(Given records Opens)
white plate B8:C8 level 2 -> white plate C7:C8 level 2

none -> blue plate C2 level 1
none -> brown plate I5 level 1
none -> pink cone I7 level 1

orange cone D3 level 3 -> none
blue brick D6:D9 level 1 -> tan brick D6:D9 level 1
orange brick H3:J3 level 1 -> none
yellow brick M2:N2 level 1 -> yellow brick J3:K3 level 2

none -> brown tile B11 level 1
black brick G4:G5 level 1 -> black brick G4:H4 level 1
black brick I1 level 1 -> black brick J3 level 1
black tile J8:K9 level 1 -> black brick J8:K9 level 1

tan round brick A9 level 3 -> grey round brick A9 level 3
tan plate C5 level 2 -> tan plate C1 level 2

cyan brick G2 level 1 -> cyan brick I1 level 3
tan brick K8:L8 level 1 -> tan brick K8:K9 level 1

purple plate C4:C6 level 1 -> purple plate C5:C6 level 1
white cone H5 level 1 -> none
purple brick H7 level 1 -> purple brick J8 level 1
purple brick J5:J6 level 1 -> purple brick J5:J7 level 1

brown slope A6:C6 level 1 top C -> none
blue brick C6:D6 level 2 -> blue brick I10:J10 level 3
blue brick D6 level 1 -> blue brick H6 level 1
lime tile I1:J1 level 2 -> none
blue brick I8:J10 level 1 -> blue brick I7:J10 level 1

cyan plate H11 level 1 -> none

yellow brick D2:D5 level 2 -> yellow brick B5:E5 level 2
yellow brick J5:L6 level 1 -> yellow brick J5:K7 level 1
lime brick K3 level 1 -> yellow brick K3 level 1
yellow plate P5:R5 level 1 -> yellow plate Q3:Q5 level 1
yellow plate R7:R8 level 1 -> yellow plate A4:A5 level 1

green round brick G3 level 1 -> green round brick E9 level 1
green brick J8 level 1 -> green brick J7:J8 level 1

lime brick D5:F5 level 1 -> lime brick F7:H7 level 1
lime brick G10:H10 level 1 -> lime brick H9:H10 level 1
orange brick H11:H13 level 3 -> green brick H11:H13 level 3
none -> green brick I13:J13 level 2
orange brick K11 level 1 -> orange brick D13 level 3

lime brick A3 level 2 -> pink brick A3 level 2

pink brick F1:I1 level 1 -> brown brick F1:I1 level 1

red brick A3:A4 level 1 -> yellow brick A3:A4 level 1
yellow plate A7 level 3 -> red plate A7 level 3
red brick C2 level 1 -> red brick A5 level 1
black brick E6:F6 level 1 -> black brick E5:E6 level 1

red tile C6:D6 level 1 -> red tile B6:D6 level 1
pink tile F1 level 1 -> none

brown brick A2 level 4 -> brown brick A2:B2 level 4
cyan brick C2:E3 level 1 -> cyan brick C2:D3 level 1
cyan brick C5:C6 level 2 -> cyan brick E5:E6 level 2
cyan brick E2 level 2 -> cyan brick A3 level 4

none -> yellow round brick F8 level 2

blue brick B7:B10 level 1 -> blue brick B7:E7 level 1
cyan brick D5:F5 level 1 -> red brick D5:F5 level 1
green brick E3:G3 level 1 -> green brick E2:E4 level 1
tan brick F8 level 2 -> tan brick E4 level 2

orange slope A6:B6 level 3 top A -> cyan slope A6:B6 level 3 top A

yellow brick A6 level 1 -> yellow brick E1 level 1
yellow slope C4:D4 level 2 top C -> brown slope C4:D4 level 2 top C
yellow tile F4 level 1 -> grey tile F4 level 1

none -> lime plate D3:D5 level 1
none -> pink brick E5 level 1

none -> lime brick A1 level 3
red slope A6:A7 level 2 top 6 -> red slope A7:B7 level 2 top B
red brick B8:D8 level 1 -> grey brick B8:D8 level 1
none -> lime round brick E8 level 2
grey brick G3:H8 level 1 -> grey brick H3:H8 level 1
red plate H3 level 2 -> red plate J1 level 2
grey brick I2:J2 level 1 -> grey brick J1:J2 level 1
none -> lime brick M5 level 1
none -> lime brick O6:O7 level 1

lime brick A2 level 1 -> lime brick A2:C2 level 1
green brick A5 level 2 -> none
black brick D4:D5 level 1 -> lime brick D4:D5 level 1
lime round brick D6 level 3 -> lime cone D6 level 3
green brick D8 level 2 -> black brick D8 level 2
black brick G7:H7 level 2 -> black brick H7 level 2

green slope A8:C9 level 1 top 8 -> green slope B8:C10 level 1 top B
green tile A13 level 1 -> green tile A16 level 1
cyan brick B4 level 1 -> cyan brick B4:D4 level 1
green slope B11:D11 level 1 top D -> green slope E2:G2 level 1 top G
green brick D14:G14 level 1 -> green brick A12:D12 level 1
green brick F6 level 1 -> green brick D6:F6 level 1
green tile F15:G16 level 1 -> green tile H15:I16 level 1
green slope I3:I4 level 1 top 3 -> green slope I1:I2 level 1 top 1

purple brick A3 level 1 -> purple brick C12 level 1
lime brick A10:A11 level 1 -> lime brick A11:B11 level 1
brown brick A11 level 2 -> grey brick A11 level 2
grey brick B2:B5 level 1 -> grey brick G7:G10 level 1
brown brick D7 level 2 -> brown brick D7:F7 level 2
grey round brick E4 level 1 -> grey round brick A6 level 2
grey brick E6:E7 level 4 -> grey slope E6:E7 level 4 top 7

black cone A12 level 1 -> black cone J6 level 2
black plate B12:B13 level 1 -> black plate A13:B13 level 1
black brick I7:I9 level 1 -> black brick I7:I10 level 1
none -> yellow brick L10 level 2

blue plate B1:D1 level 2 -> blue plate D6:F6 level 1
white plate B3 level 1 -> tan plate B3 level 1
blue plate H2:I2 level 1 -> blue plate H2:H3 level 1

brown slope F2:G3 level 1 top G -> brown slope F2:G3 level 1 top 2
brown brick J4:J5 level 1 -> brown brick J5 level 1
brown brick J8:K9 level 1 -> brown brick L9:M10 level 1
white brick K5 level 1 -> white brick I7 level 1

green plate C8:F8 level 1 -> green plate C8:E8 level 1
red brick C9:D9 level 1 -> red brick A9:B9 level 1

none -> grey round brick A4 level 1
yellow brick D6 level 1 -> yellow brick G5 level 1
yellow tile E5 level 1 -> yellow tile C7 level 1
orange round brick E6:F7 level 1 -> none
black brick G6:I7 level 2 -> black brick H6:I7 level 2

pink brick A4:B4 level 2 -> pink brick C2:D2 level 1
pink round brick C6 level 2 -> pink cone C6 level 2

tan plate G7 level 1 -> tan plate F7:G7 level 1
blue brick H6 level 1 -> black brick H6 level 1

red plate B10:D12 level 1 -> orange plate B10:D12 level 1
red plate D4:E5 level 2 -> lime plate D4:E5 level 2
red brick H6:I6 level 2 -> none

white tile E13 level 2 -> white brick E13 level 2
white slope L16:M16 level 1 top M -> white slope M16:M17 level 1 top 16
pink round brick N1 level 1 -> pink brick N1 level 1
(Given records Closes)
* [Exercise instructions] Print the lines above from the one with "brown brick A11" through the one with "red brick H6:I6 level 2 -> none", both included, exactly as written and nothing more.

* [Response]
brown brick A11 level 2 -> grey brick A11 level 2
grey brick B2:B5 level 1 -> grey brick G7:G10 level 1
brown brick D7 level 2 -> brown brick D7:F7 level 2
grey round brick E4 level 1 -> grey round brick A6 level 2
grey brick E6:E7 level 4 -> grey slope E6:E7 level 4 top 7

black cone A12 level 1 -> black cone J6 level 2
black plate B12:B13 level 1 -> black plate A13:B13 level 1
black brick I7:I9 level 1 -> black brick I7:I10 level 1
none -> yellow brick L10 level 2

blue plate B1:D1 level 2 -> blue plate D6:F6 level 1
white plate B3 level 1 -> tan plate B3 level 1
blue plate H2:I2 level 1 -> blue plate H2:H3 level 1

brown slope F2:G3 level 1 top G -> brown slope F2:G3 level 1 top 2
brown brick J4:J5 level 1 -> brown brick J5 level 1
brown brick J8:K9 level 1 -> brown brick L9:M10 level 1
white brick K5 level 1 -> white brick I7 level 1

green plate C8:F8 level 1 -> green plate C8:E8 level 1
red brick C9:D9 level 1 -> red brick A9:B9 level 1

none -> grey round brick A4 level 1
yellow brick D6 level 1 -> yellow brick G5 level 1
yellow tile E5 level 1 -> yellow tile C7 level 1
orange round brick E6:F7 level 1 -> none
black brick G6:I7 level 2 -> black brick H6:I7 level 2

pink brick A4:B4 level 2 -> pink brick C2:D2 level 1
pink round brick C6 level 2 -> pink cone C6 level 2

tan plate G7 level 1 -> tan plate F7:G7 level 1
blue brick H6 level 1 -> black brick H6 level 1

red plate B10:D12 level 1 -> orange plate B10:D12 level 1
red plate D4:E5 level 2 -> lime plate D4:E5 level 2
red brick H6:I6 level 2 -> none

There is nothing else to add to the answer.